Work required: The output has to be the full set of records, reproduced exactly, minus any picture.

[Source data]

╭──

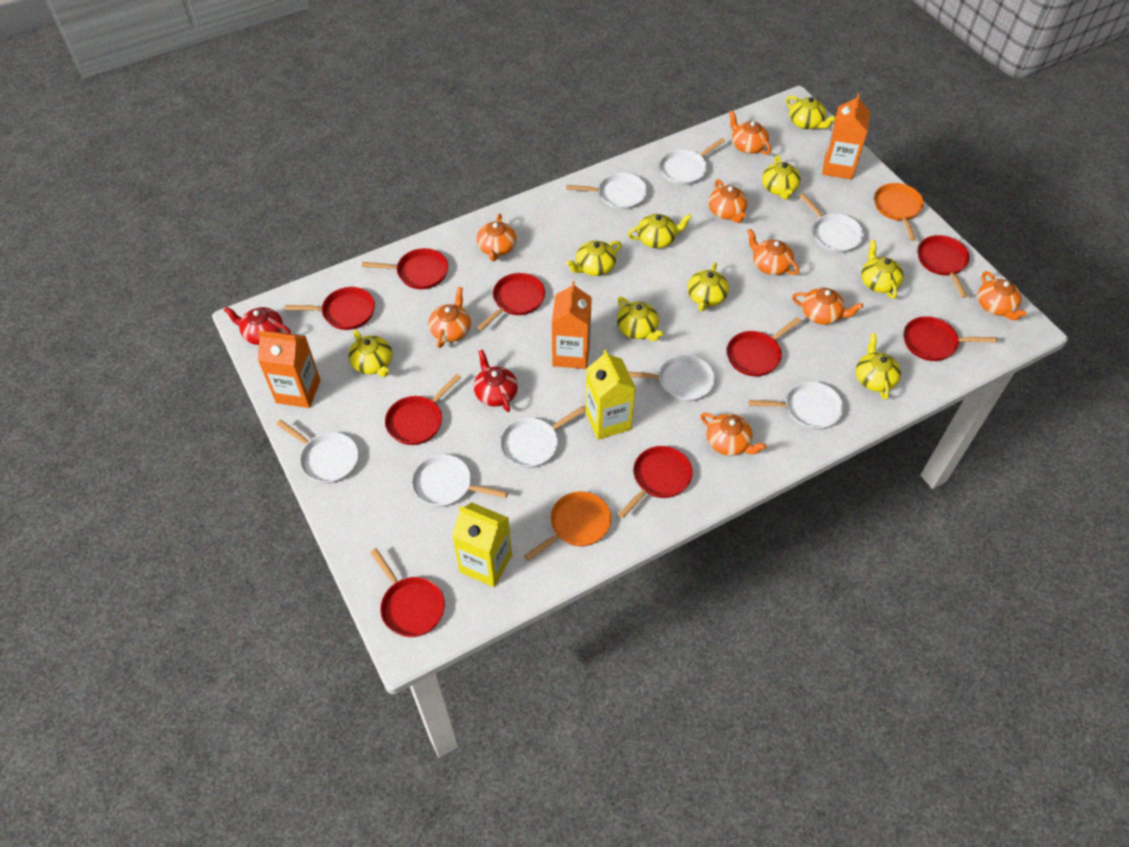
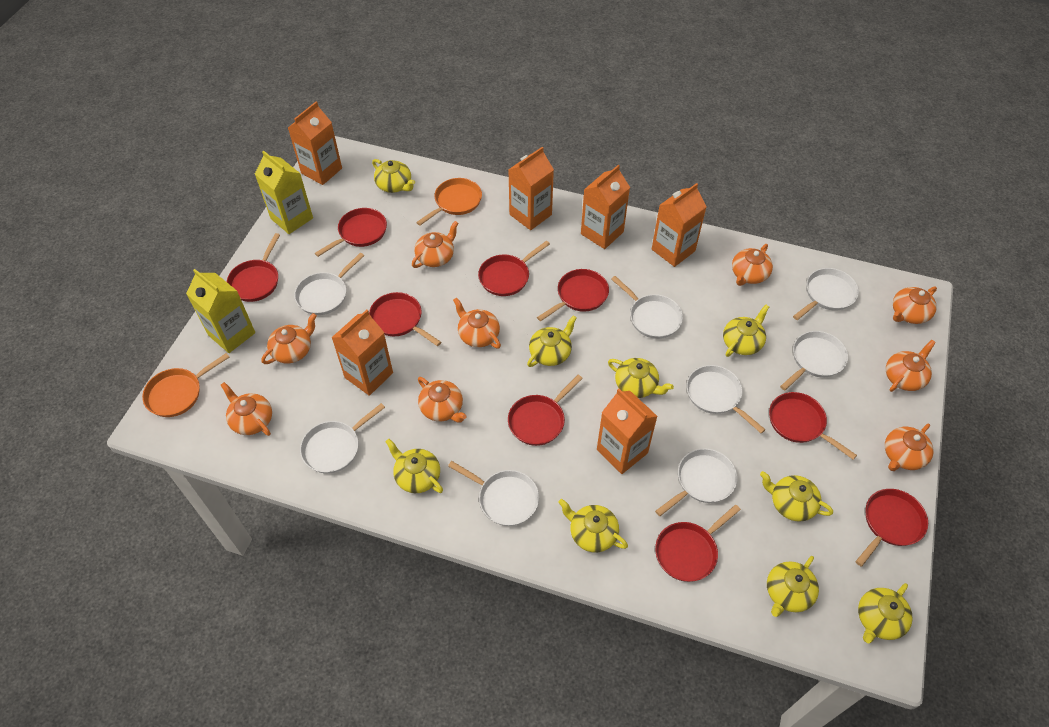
orange carton: 3 -> 6
orange teapot: 8 -> 9
red teapot: 2 -> 0

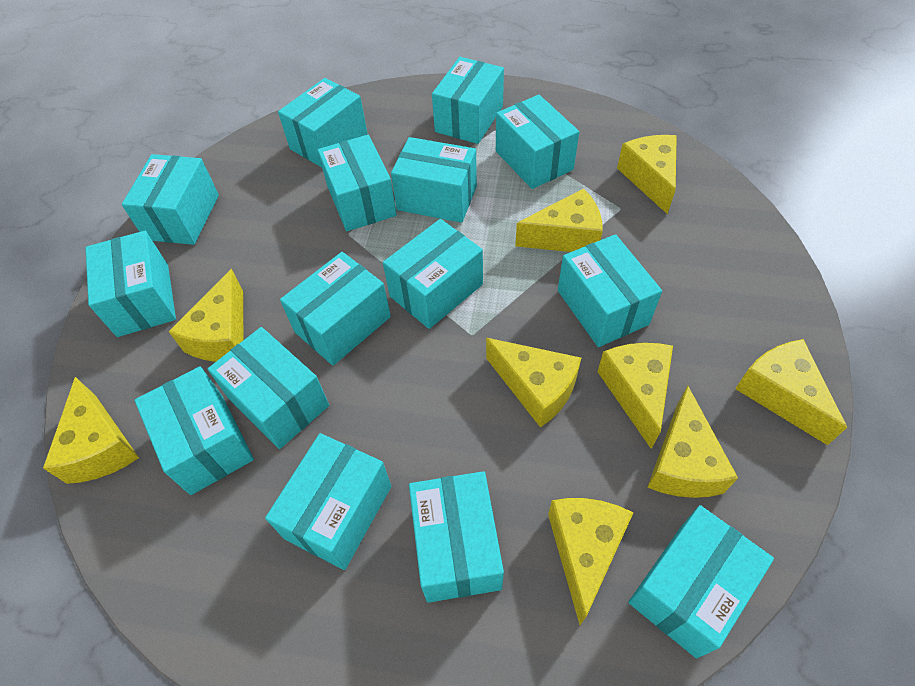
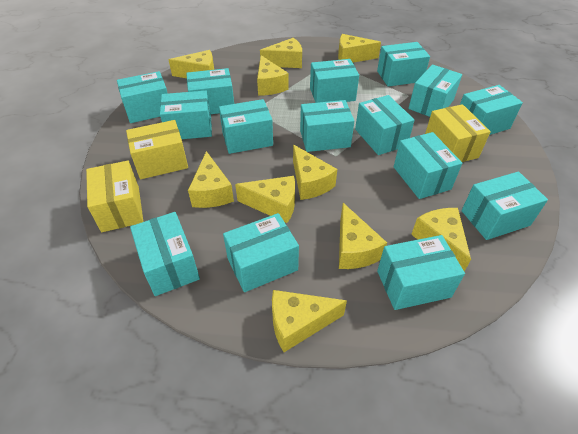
yellow box: 0 -> 3
yellow cheese: 9 -> 10

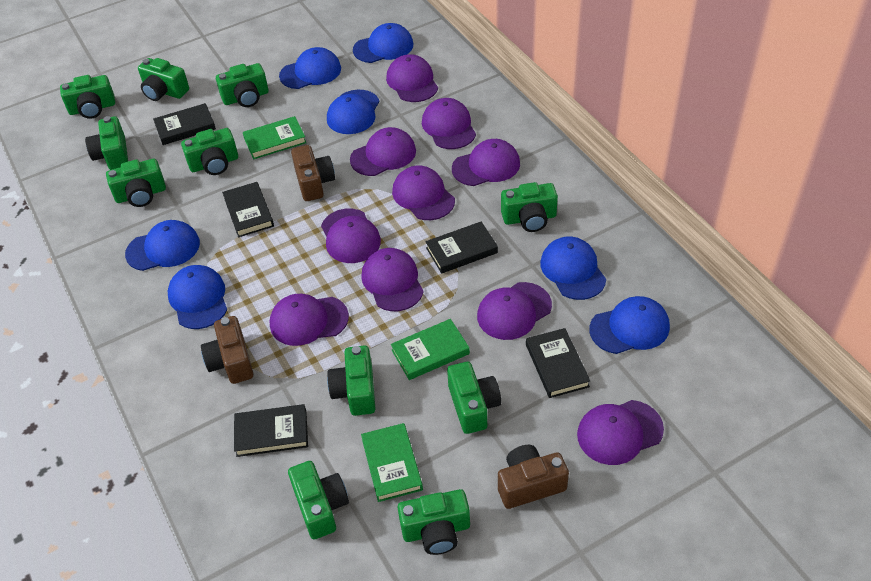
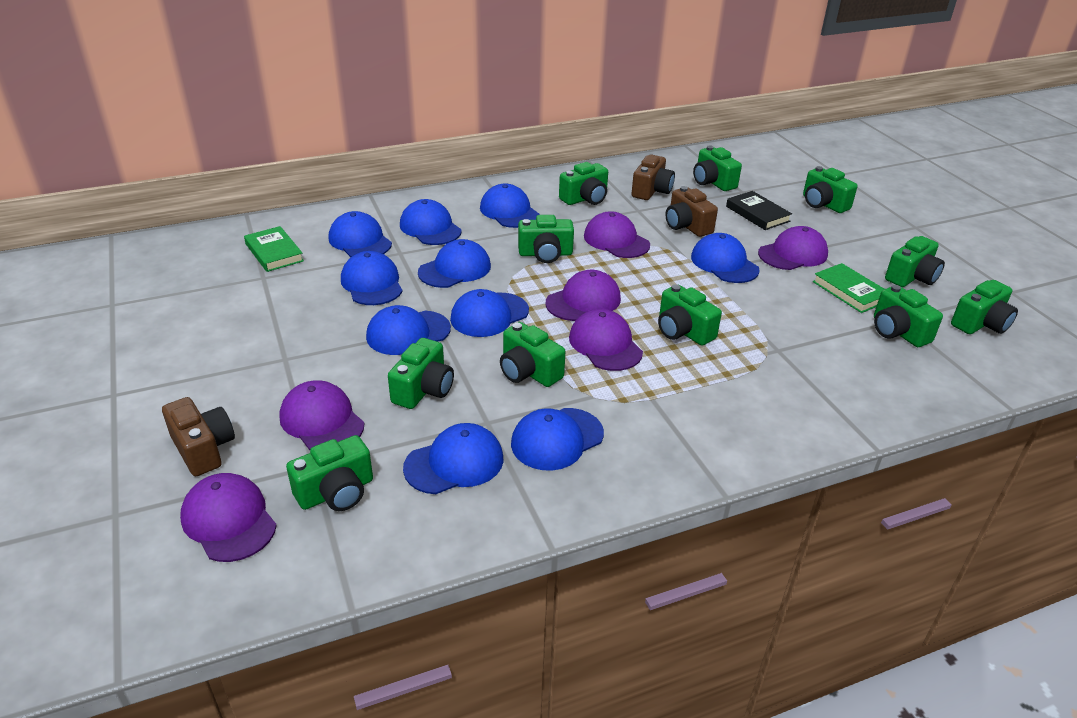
black book: 5 -> 1
blue cap: 7 -> 10
green book: 3 -> 2
purple cap: 10 -> 6

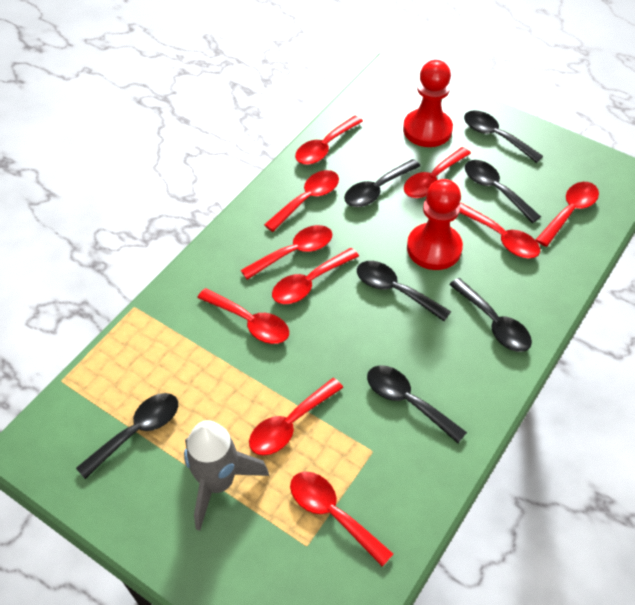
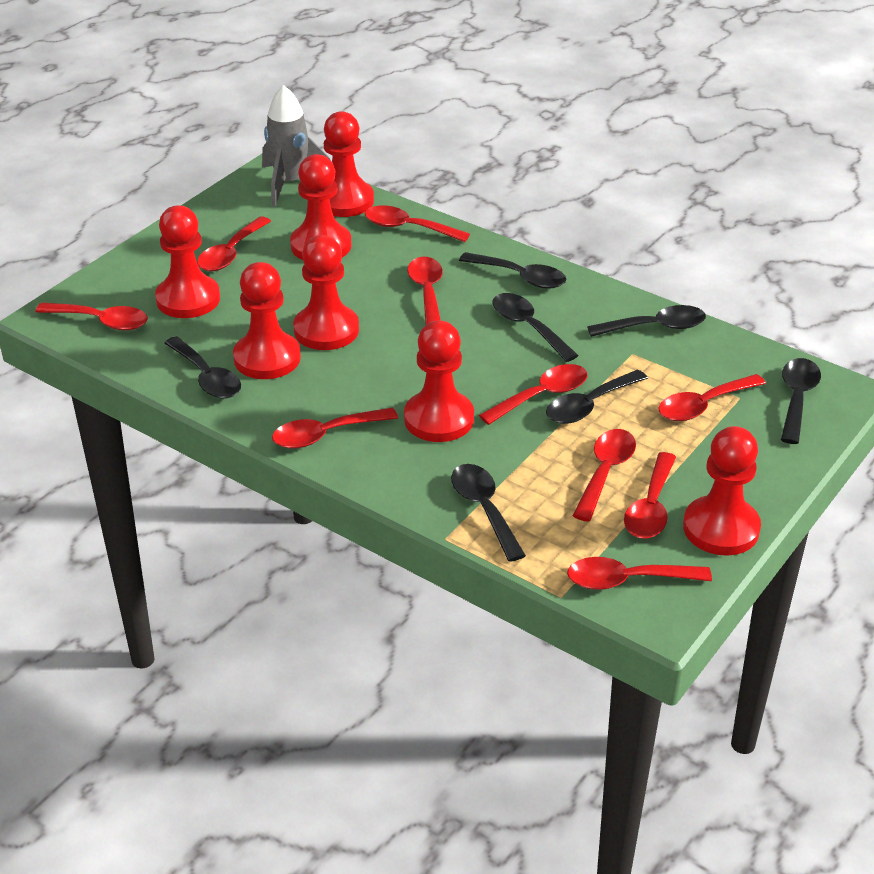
red pawn: 2 -> 7

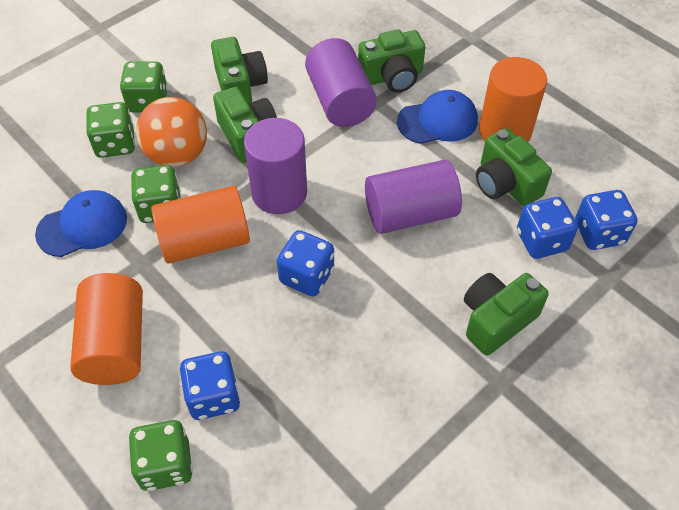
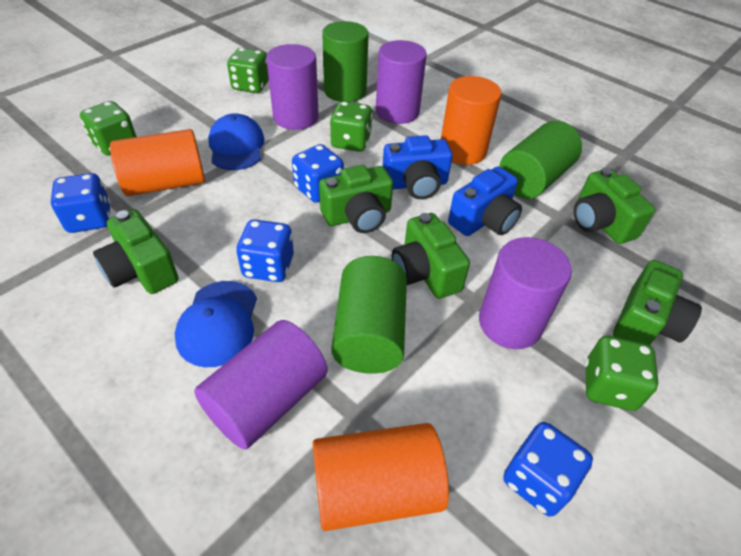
blue camera: 0 -> 2
green cylinder: 0 -> 3
orange ball: 1 -> 0
purple cylinder: 3 -> 4

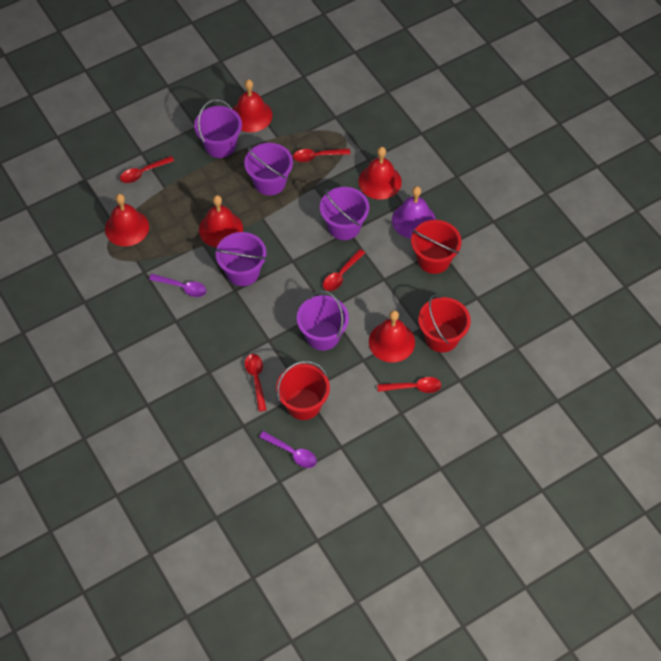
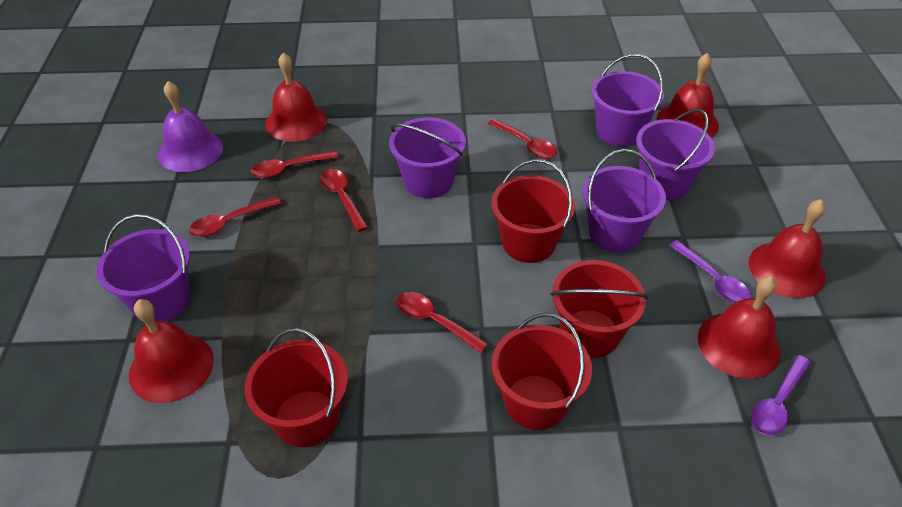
red bucket: 3 -> 4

╰──

Task result:
orange carton: 3 -> 6
orange teapot: 8 -> 9
red teapot: 2 -> 0

yellow box: 0 -> 3
yellow cheese: 9 -> 10

black book: 5 -> 1
blue cap: 7 -> 10
green book: 3 -> 2
purple cap: 10 -> 6

red pawn: 2 -> 7

blue camera: 0 -> 2
green cylinder: 0 -> 3
orange ball: 1 -> 0
purple cylinder: 3 -> 4

red bucket: 3 -> 4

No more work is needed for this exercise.